» **Exercise**
Each line of the entries below that includes "none" belongs in your answer.

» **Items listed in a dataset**
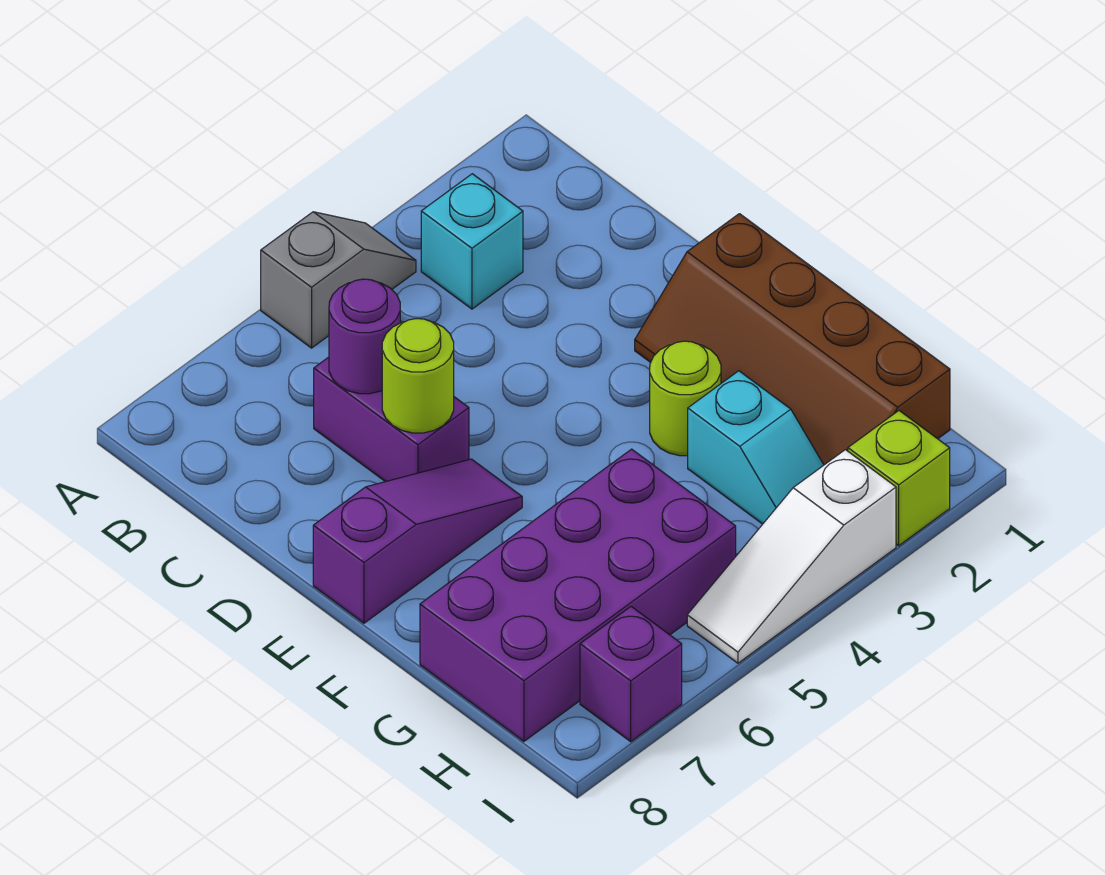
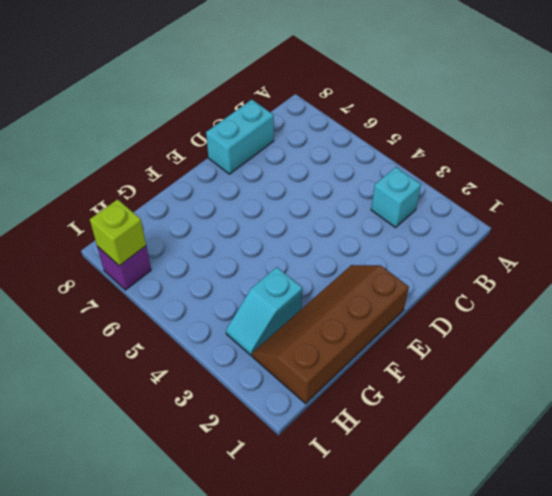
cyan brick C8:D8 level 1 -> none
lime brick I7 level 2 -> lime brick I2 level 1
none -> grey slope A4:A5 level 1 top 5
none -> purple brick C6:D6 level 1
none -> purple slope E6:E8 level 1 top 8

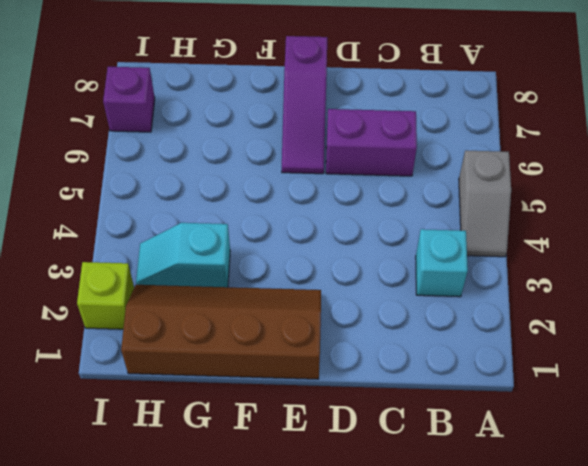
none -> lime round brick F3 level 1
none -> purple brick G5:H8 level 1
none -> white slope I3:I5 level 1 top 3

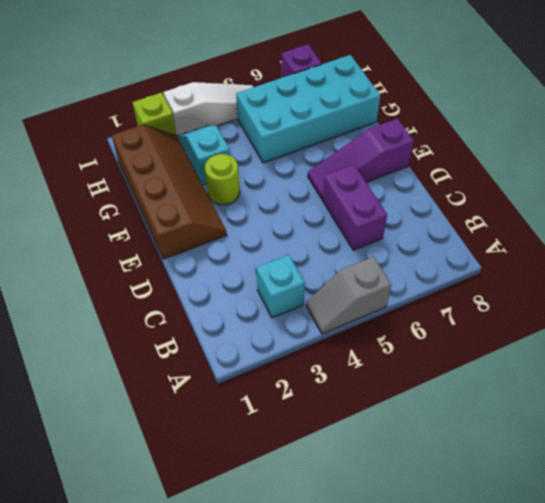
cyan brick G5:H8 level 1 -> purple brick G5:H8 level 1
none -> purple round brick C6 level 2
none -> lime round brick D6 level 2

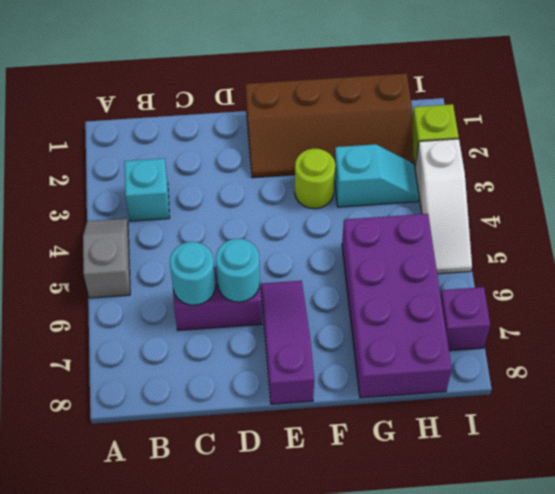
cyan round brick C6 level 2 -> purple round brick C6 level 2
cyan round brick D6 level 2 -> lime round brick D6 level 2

» **Answer to this task**
cyan brick C8:D8 level 1 -> none
none -> grey slope A4:A5 level 1 top 5
none -> purple brick C6:D6 level 1
none -> purple slope E6:E8 level 1 top 8
none -> lime round brick F3 level 1
none -> purple brick G5:H8 level 1
none -> white slope I3:I5 level 1 top 3
none -> purple round brick C6 level 2
none -> lime round brick D6 level 2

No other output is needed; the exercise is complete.